Your reply should consist of the entries, copied exactly and stripped of images.

## Data extracts
────────────────

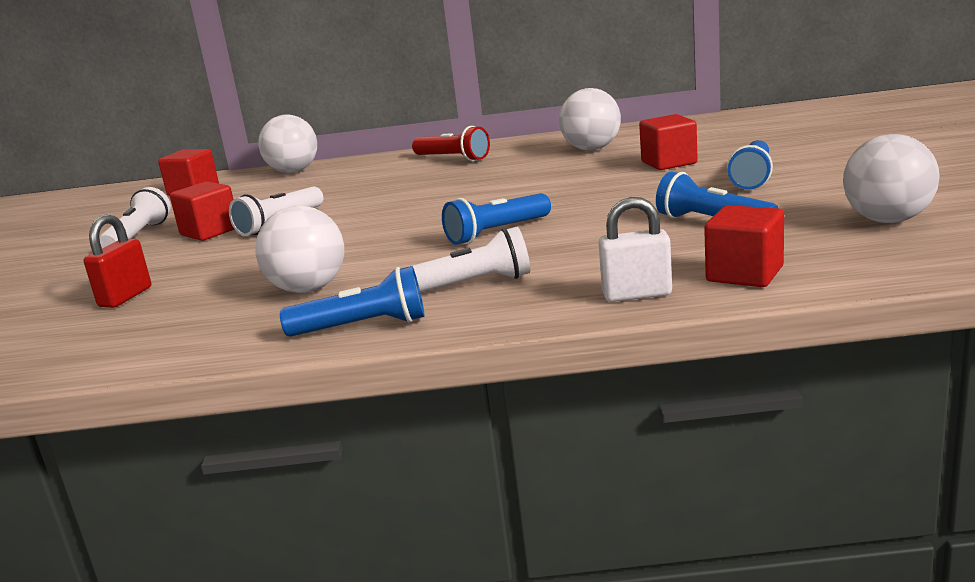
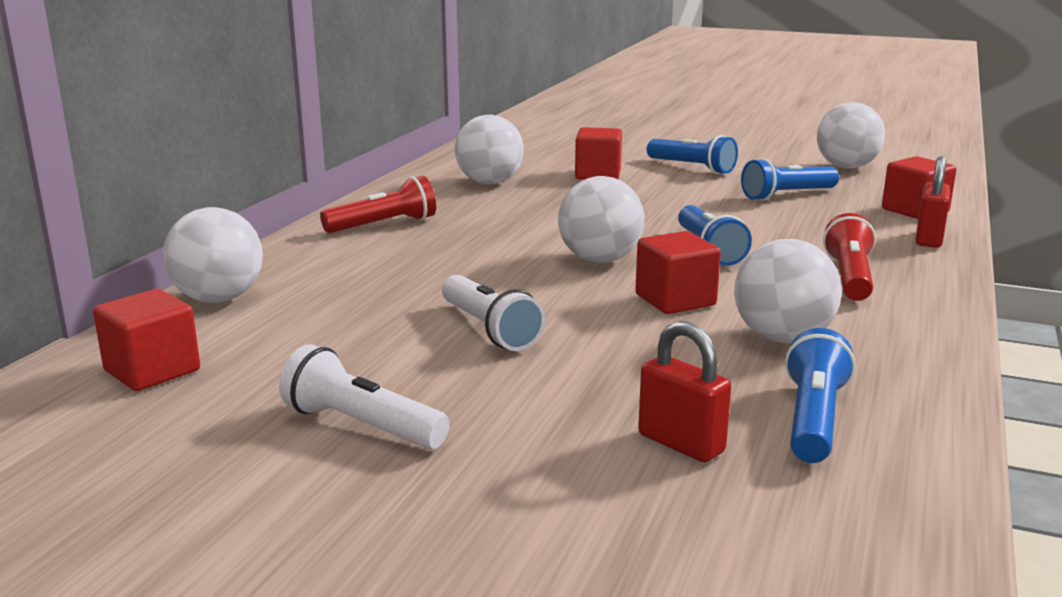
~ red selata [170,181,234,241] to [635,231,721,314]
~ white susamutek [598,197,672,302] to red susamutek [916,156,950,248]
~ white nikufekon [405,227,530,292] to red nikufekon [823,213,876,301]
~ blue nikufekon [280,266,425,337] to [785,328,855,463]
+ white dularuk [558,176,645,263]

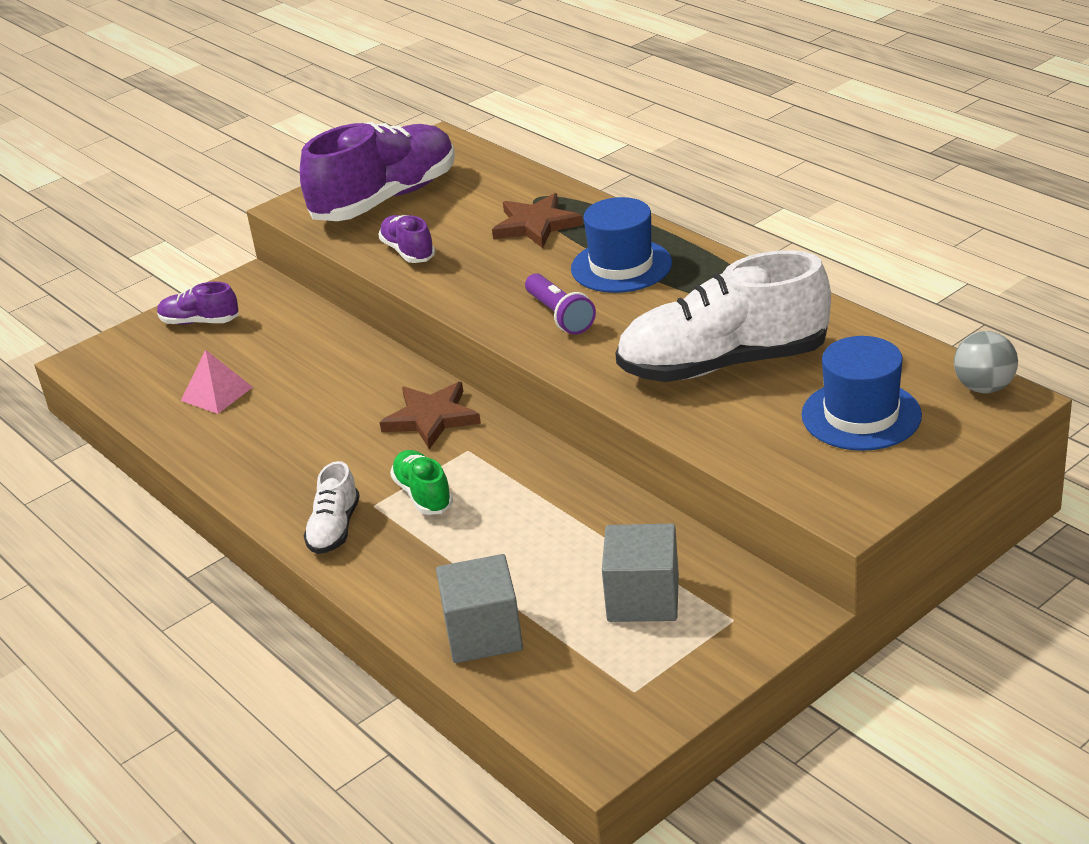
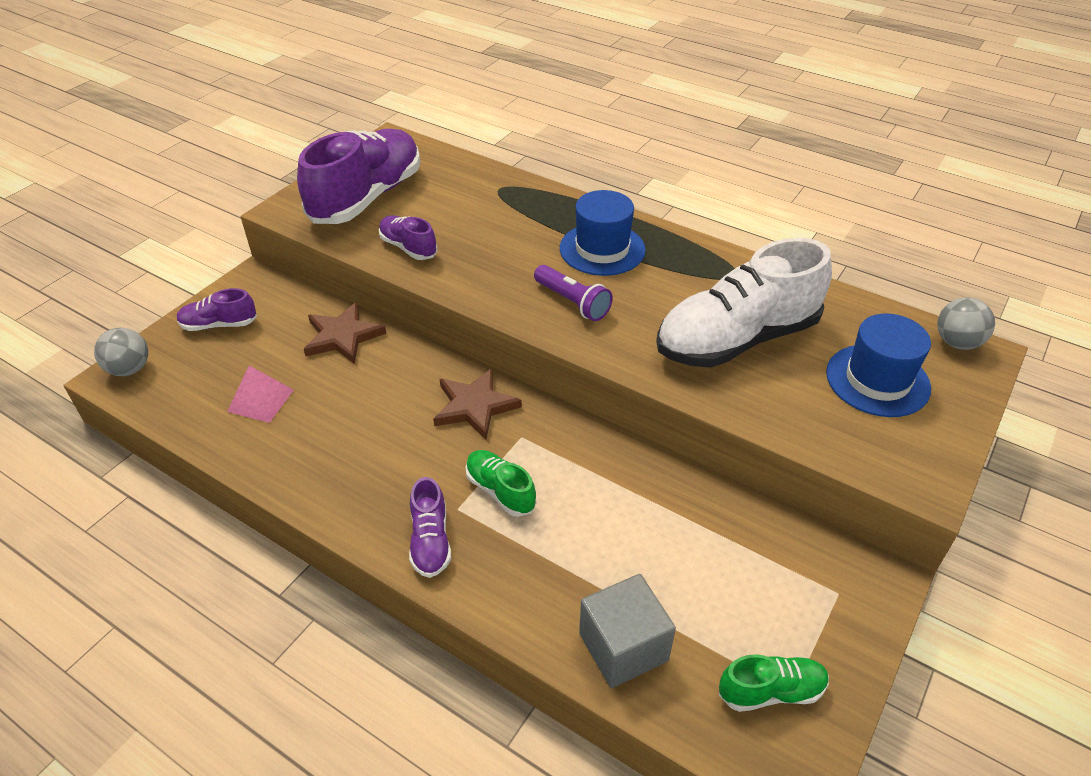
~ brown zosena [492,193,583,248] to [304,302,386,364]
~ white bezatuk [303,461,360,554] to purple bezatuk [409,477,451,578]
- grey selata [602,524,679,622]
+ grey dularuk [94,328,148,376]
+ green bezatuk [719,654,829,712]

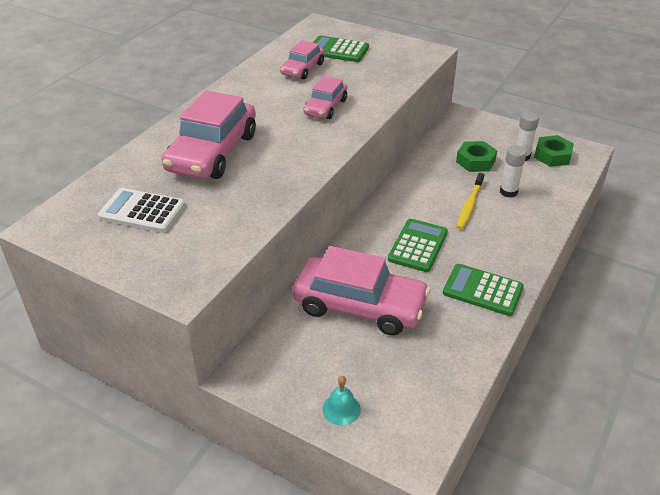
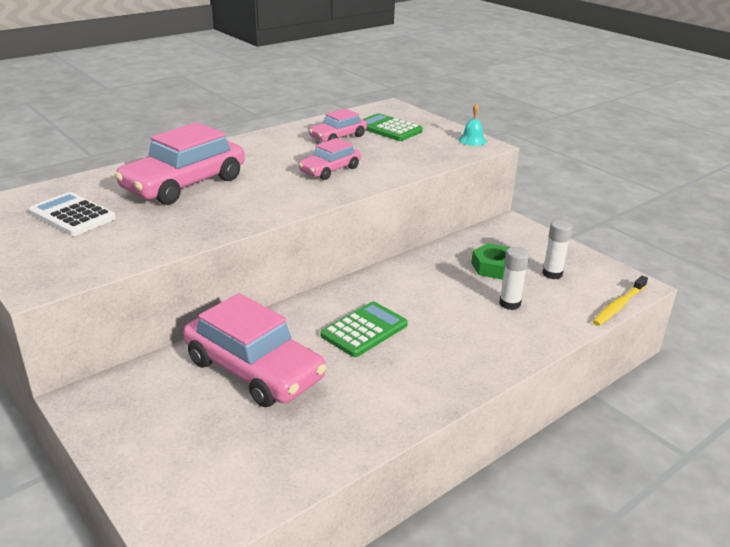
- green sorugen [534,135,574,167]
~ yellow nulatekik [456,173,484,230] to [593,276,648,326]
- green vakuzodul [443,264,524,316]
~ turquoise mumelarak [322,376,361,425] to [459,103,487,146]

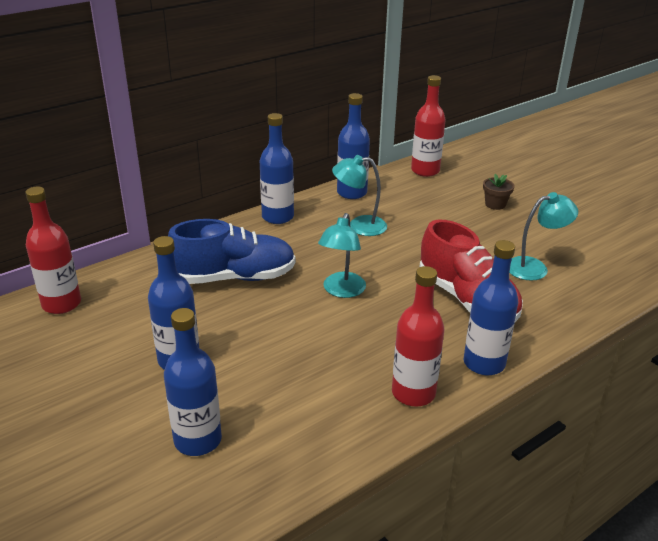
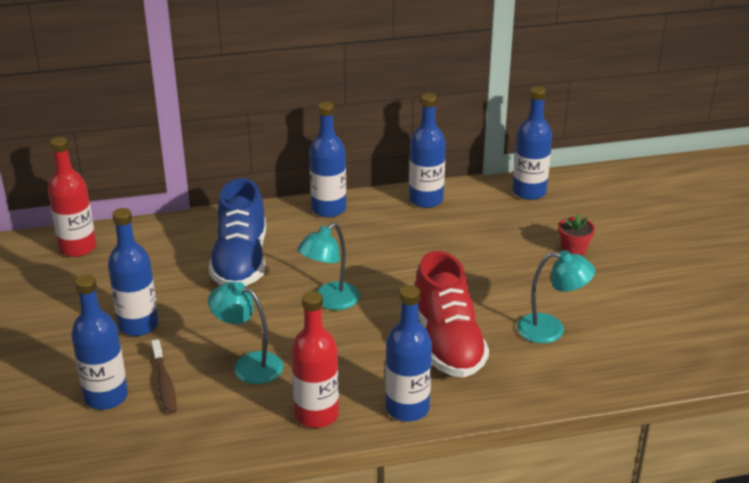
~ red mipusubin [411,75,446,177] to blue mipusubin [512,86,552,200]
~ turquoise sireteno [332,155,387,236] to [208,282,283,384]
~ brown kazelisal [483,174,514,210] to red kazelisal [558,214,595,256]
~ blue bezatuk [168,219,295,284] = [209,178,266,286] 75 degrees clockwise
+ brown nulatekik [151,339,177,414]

────────────────

## Your solution
~ red selata [170,181,234,241] to [635,231,721,314]
~ white susamutek [598,197,672,302] to red susamutek [916,156,950,248]
~ white nikufekon [405,227,530,292] to red nikufekon [823,213,876,301]
~ blue nikufekon [280,266,425,337] to [785,328,855,463]
+ white dularuk [558,176,645,263]

~ brown zosena [492,193,583,248] to [304,302,386,364]
~ white bezatuk [303,461,360,554] to purple bezatuk [409,477,451,578]
- grey selata [602,524,679,622]
+ grey dularuk [94,328,148,376]
+ green bezatuk [719,654,829,712]

- green sorugen [534,135,574,167]
~ yellow nulatekik [456,173,484,230] to [593,276,648,326]
- green vakuzodul [443,264,524,316]
~ turquoise mumelarak [322,376,361,425] to [459,103,487,146]

~ red mipusubin [411,75,446,177] to blue mipusubin [512,86,552,200]
~ turquoise sireteno [332,155,387,236] to [208,282,283,384]
~ brown kazelisal [483,174,514,210] to red kazelisal [558,214,595,256]
~ blue bezatuk [168,219,295,284] = [209,178,266,286] 75 degrees clockwise
+ brown nulatekik [151,339,177,414]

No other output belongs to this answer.